* [Difference listings]:
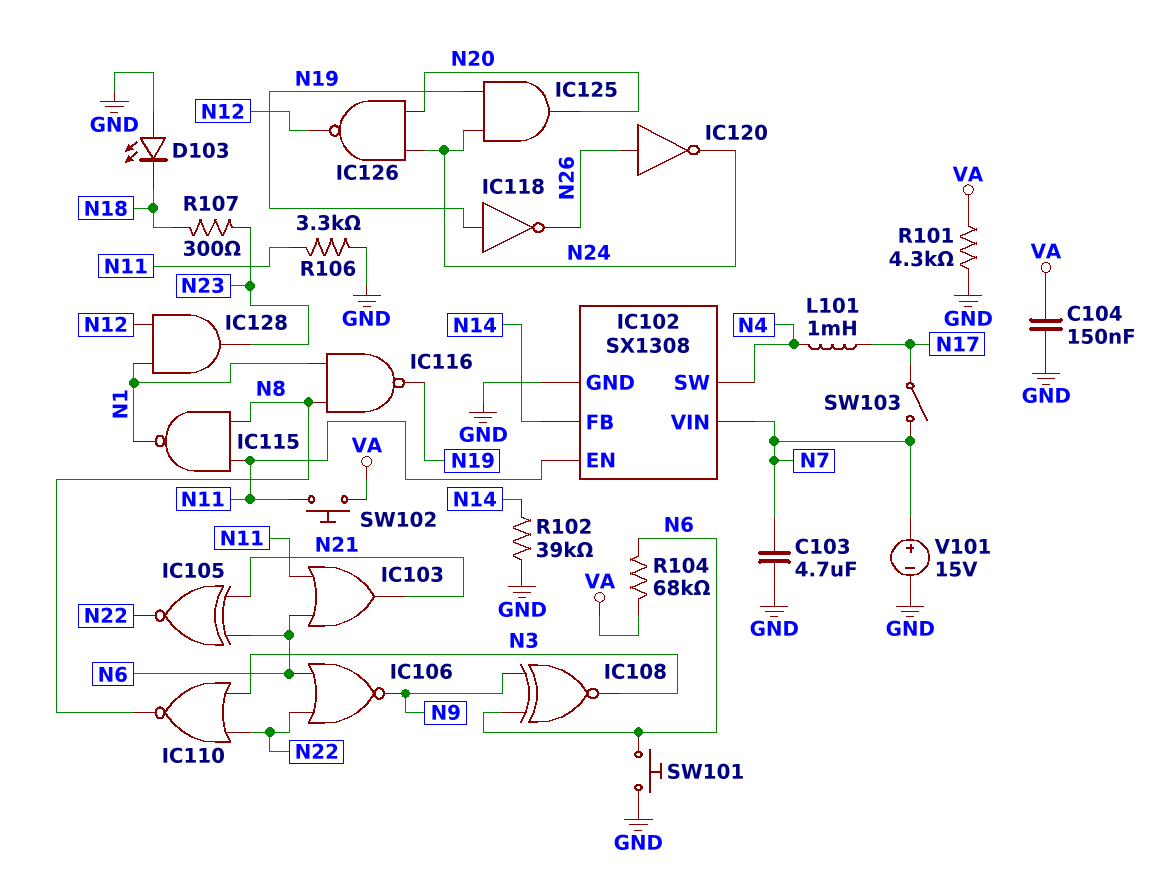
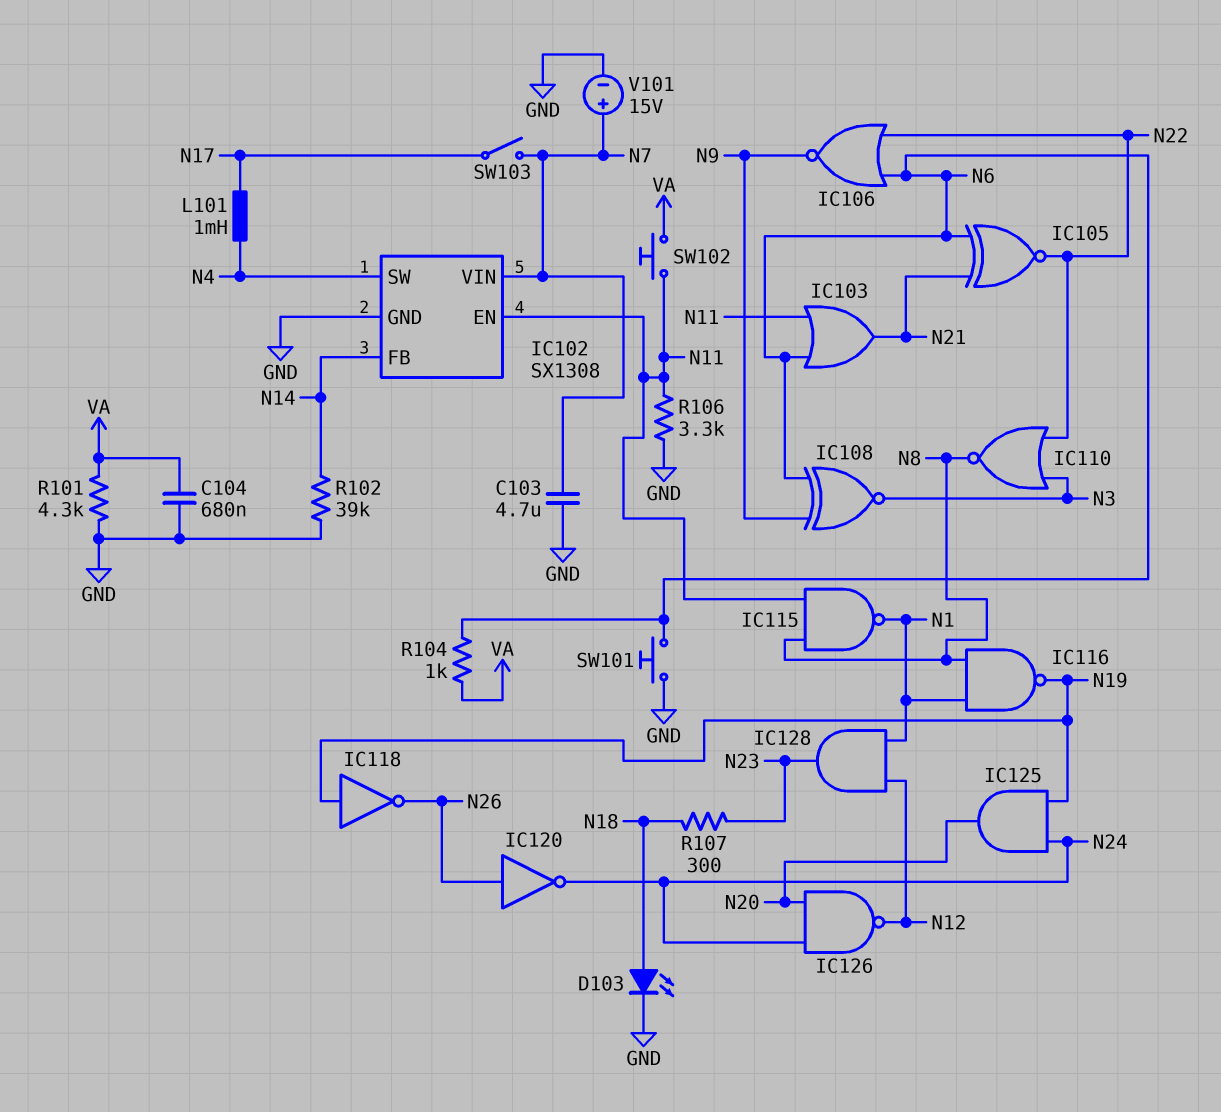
C104: 150nF (GND, VA) -> 680nF (GND, VA)
D103: LED (A GND, K N18) -> LED (A N18, K GND)
R104: 68k (N6, VA) -> 1k (N6, VA)

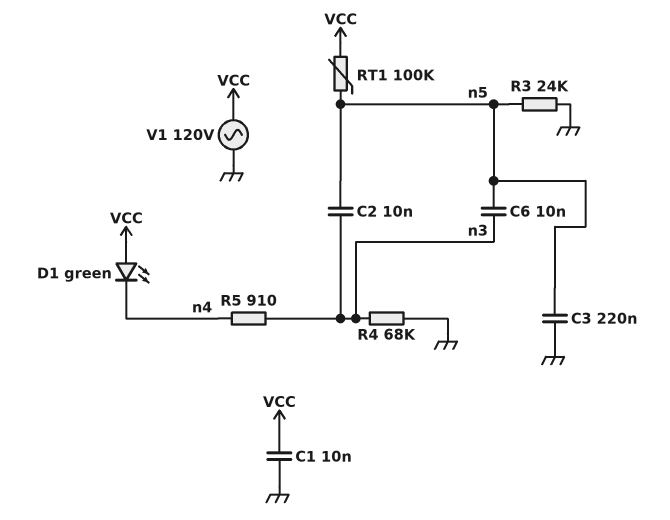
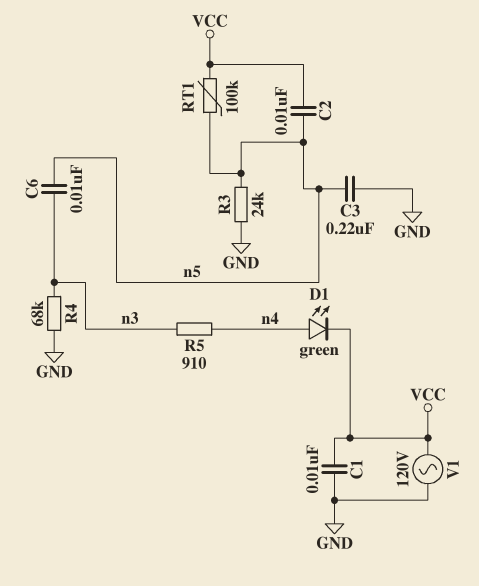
C2: 10nF (n3, n5) -> 10nF (VCC, n5)
D1: LED green (A VCC, K n4) -> LED green (A n4, K VCC)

* [WHAT IS REQUIRED]:
From the first line to the last, give the data again exactly, but without pictures.

* [RESULT OF THIS EXERCISE]:
C104: 150nF (GND, VA) -> 680nF (GND, VA)
D103: LED (A GND, K N18) -> LED (A N18, K GND)
R104: 68k (N6, VA) -> 1k (N6, VA)

C2: 10nF (n3, n5) -> 10nF (VCC, n5)
D1: LED green (A VCC, K n4) -> LED green (A n4, K VCC)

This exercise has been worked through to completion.